Supplied material Block Start

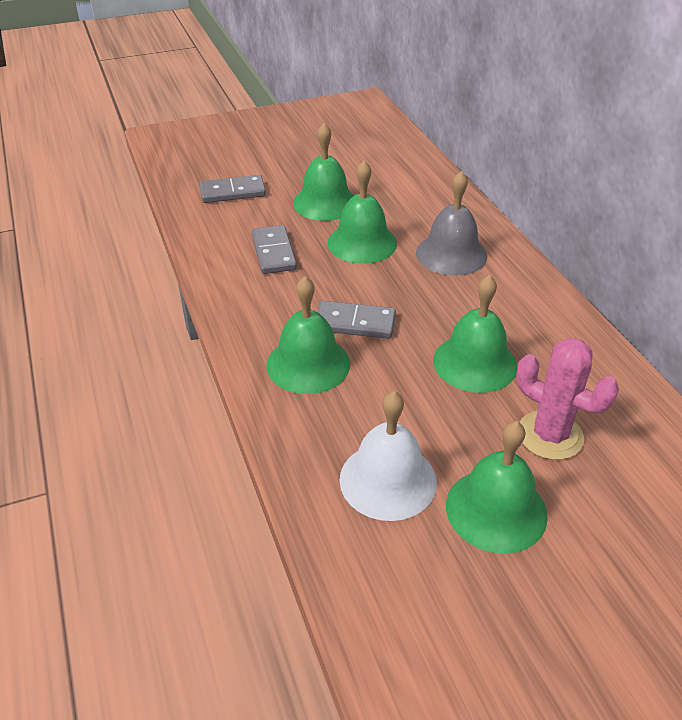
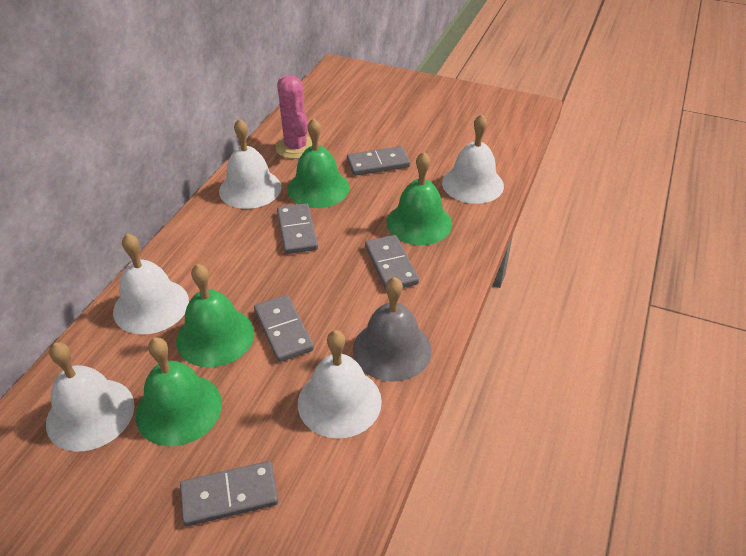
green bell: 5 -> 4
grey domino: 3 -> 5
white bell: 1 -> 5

Supplied material Block End
Supplied material Block Start

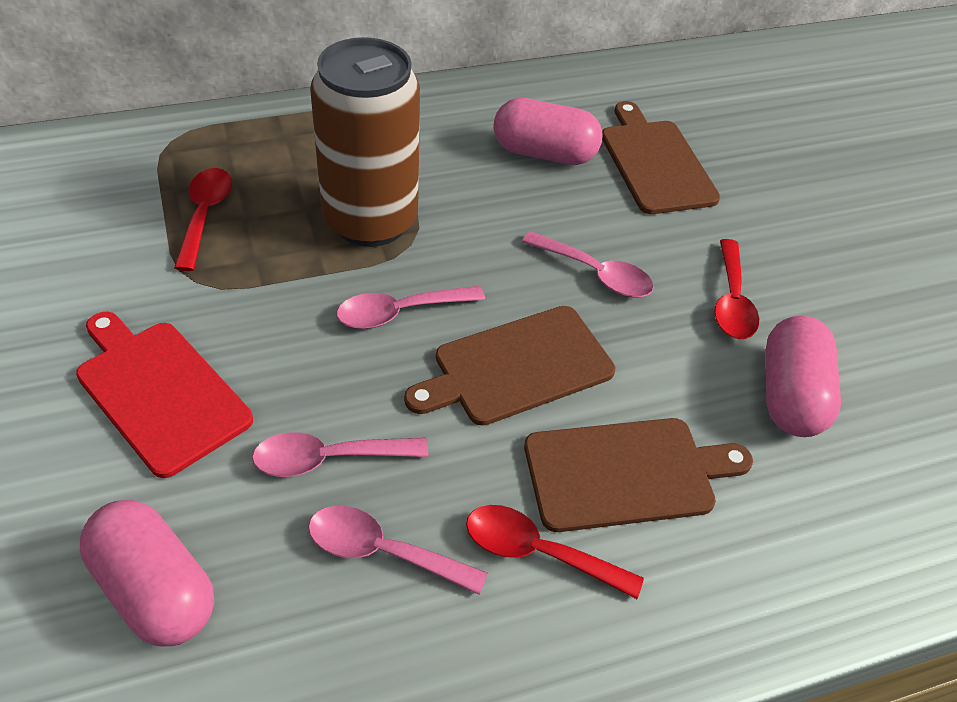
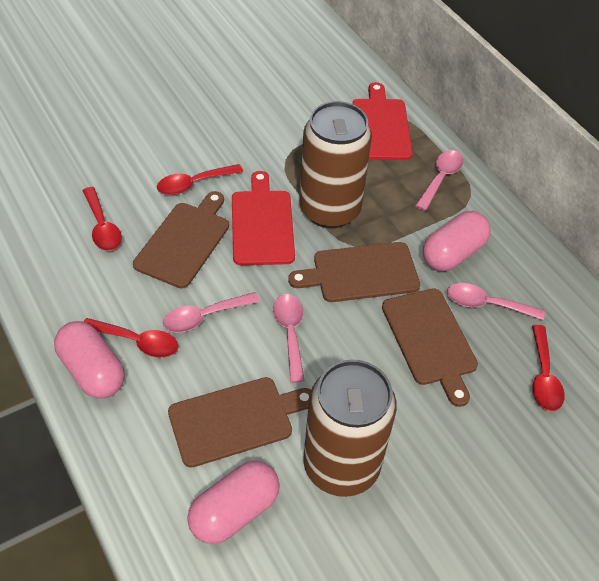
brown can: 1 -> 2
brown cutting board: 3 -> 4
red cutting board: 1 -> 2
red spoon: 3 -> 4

Supplied material Block End

Exercise objective
Reproduce word for word the material above, beginning with the line that contains "brown cutting board: 3 -> 4" and ending with the line that contains "red spoon: 3 -> 4".

Answer below
brown cutting board: 3 -> 4
red cutting board: 1 -> 2
red spoon: 3 -> 4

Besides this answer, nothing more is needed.